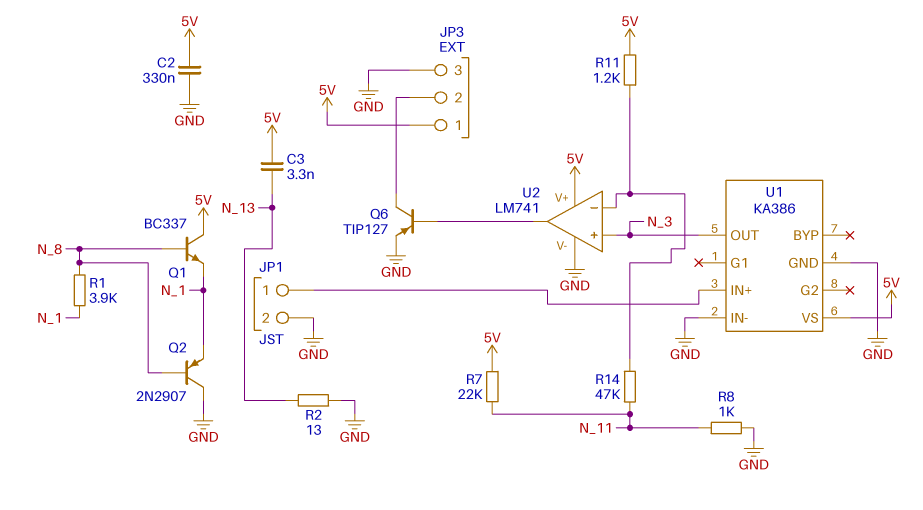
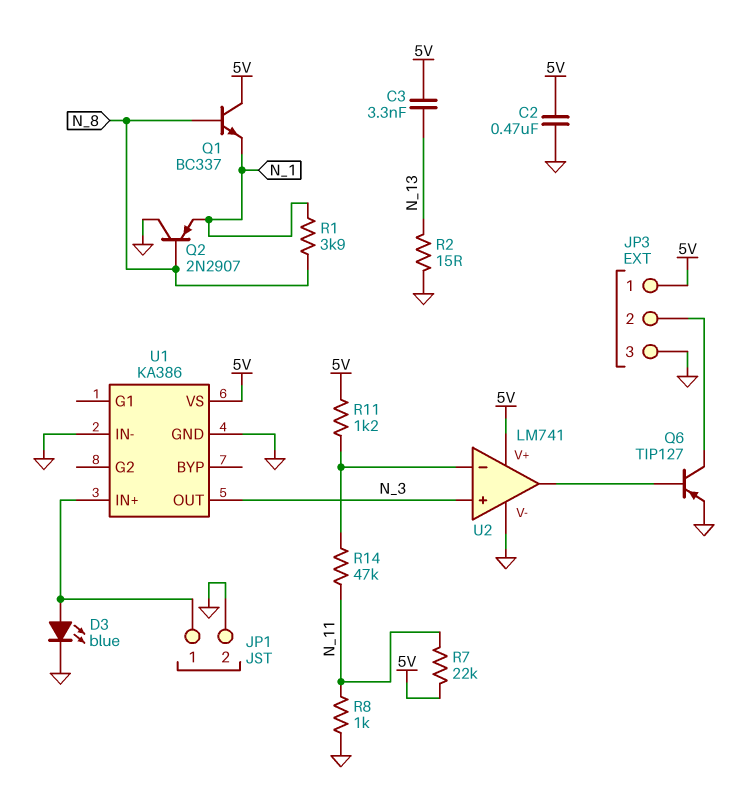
C2: 330nF (5V, GND) -> 470nF (5V, GND)
D3: none -> LED blue (A JP1/1, K GND)
R2: 13 (GND, N_13) -> 15 (GND, N_13)

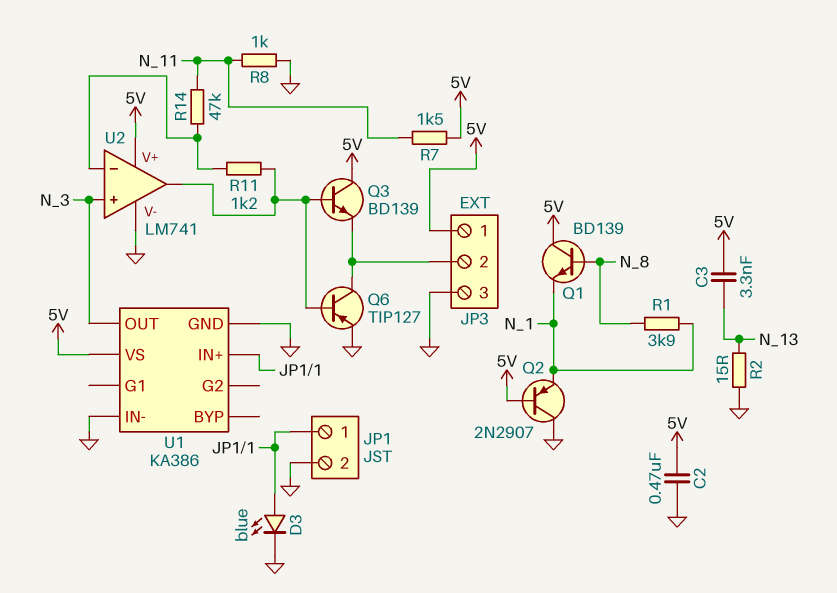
Q1: NPN BC337 (B N_8, C 5V, E N_1) -> NPN BD139 (B N_8, C 5V, E N_1)
Q2: PNP 2N2907 (B N_8, C GND, E N_1) -> PNP 2N2907 (B 5V, C GND, E N_1)
Q3: none -> NPN BD139 (B U2/out, C 5V, E JP3/2)
R7: 22k (5V, N_11) -> 1.5k (5V, N_11)
R11: 1.2k (5V, U2/in-) -> 1.2k (U2/in-, U2/out)

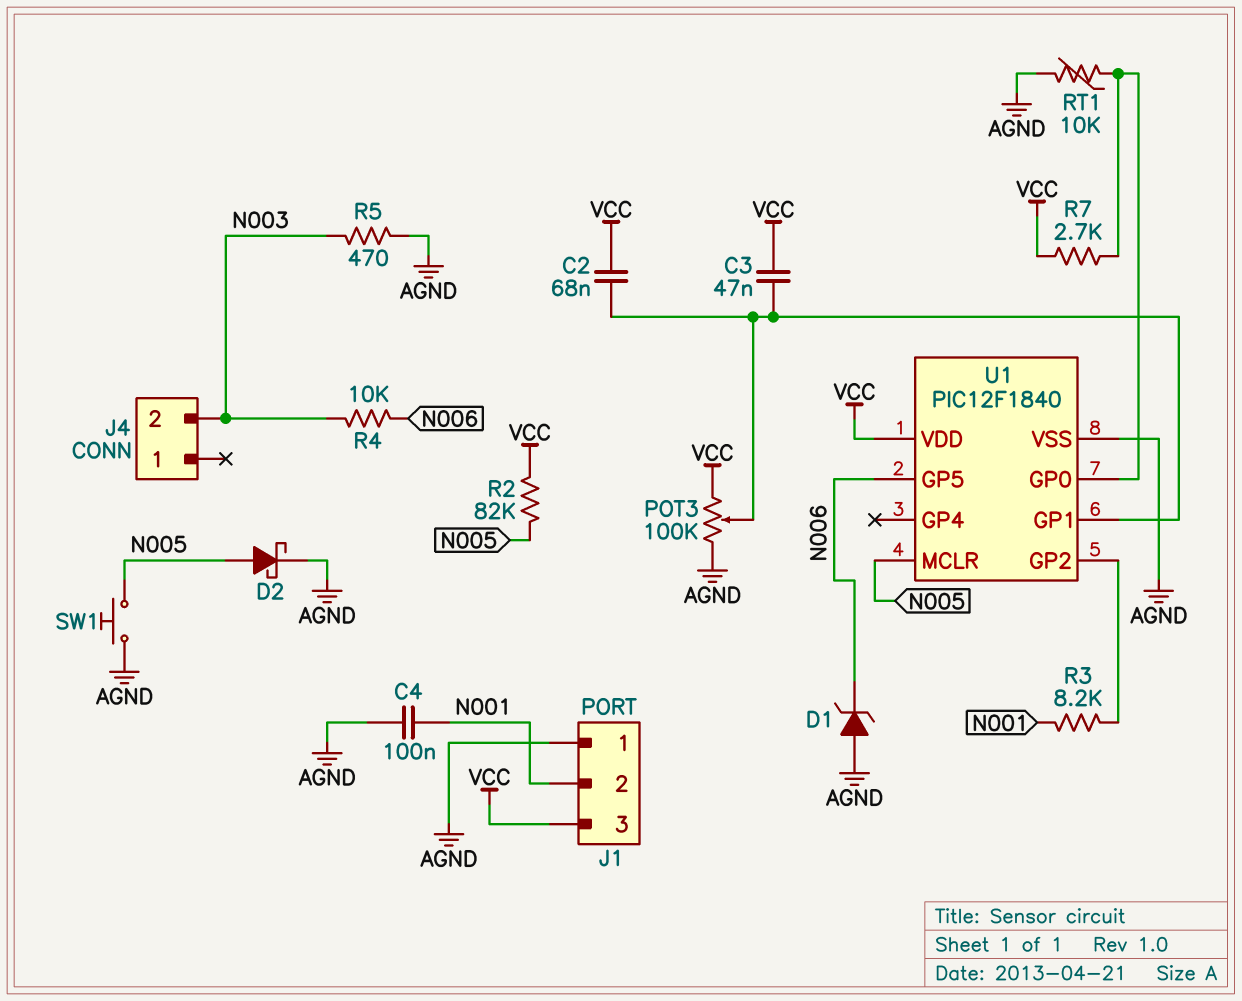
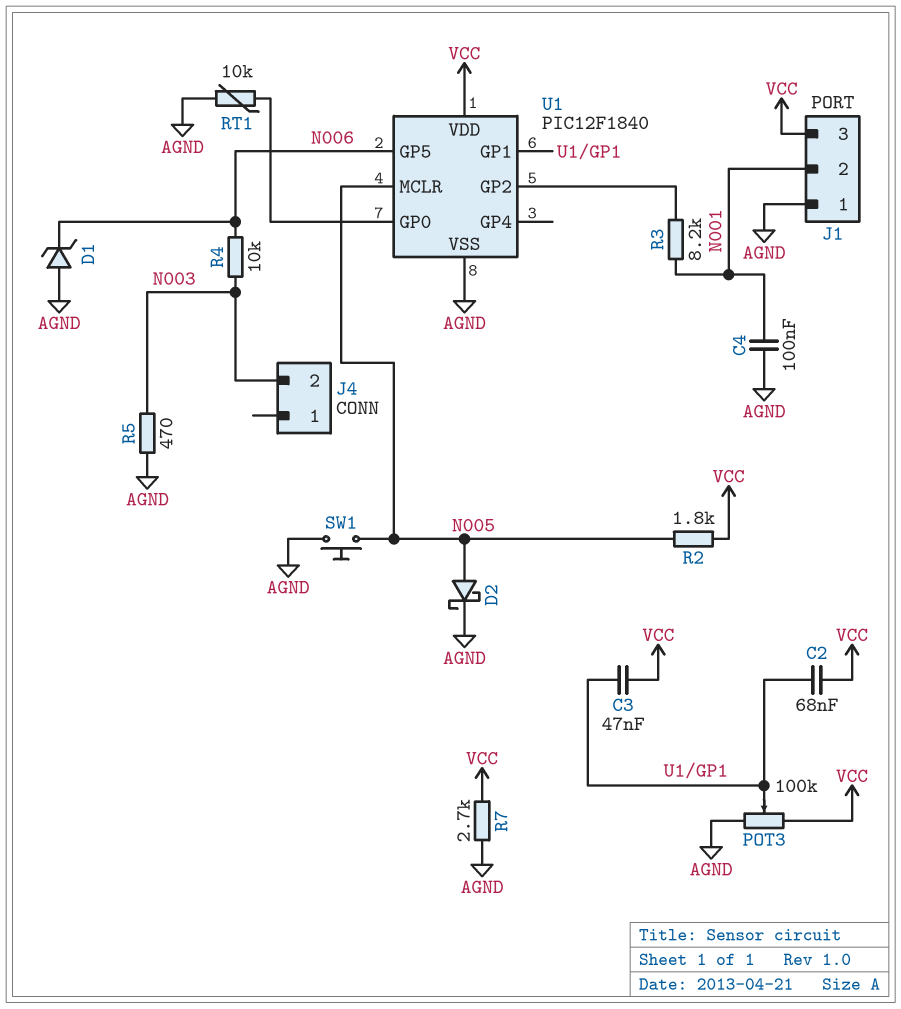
R2: 82k (N005, VCC) -> 1.8k (N005, VCC)
R7: 2.7k (U1/GP0, VCC) -> 2.7k (AGND, VCC)

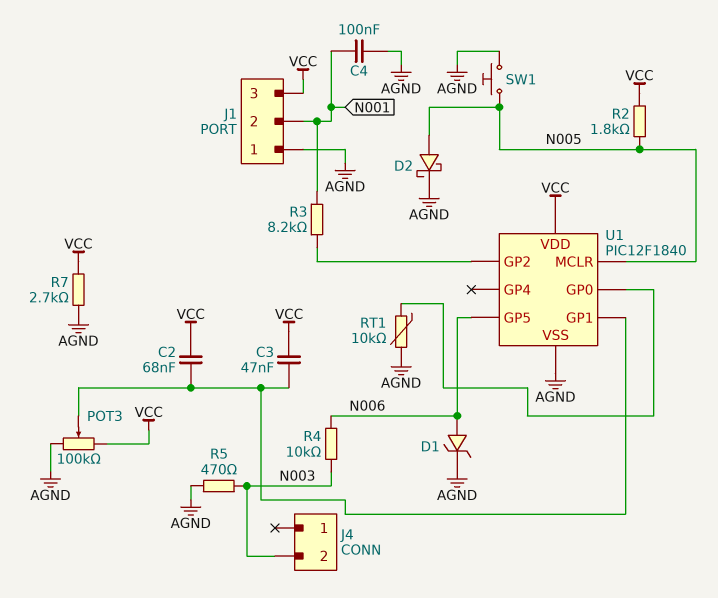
D1: zener (A AGND, K N006) -> zener (A N006, K AGND)

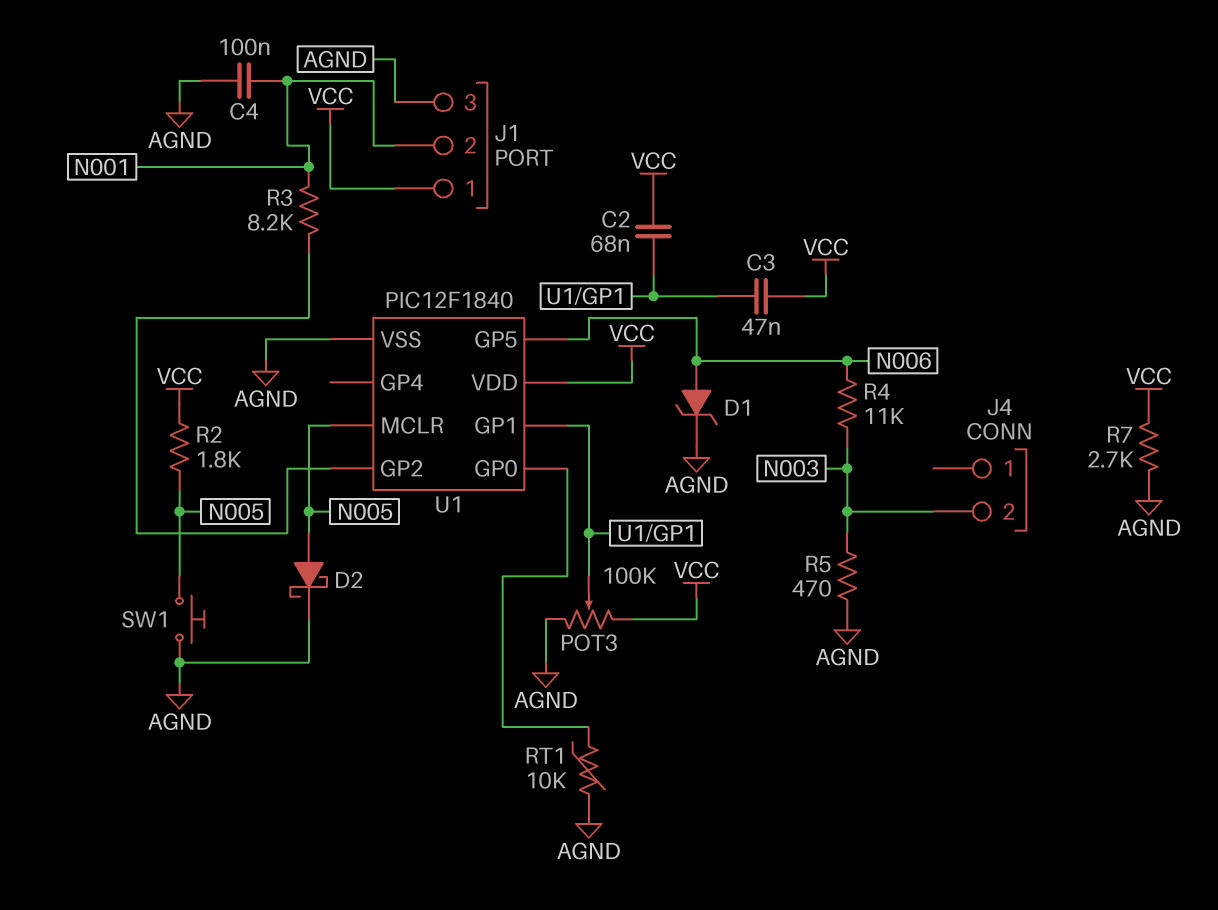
J1 pin 1: AGND -> VCC
J1 pin 3: VCC -> AGND
R4: 10k (N003, N006) -> 11k (N003, N006)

_AIM OF THE TASK_
Copy exactly the lines from the one containing "R11: 1.2k (5V, U2/in-)" through the final line of the records above, both included, and leave out any pictures.

_FINAL ANSWER_
R11: 1.2k (5V, U2/in-) -> 1.2k (U2/in-, U2/out)

R2: 82k (N005, VCC) -> 1.8k (N005, VCC)
R7: 2.7k (U1/GP0, VCC) -> 2.7k (AGND, VCC)

D1: zener (A AGND, K N006) -> zener (A N006, K AGND)

J1 pin 1: AGND -> VCC
J1 pin 3: VCC -> AGND
R4: 10k (N003, N006) -> 11k (N003, N006)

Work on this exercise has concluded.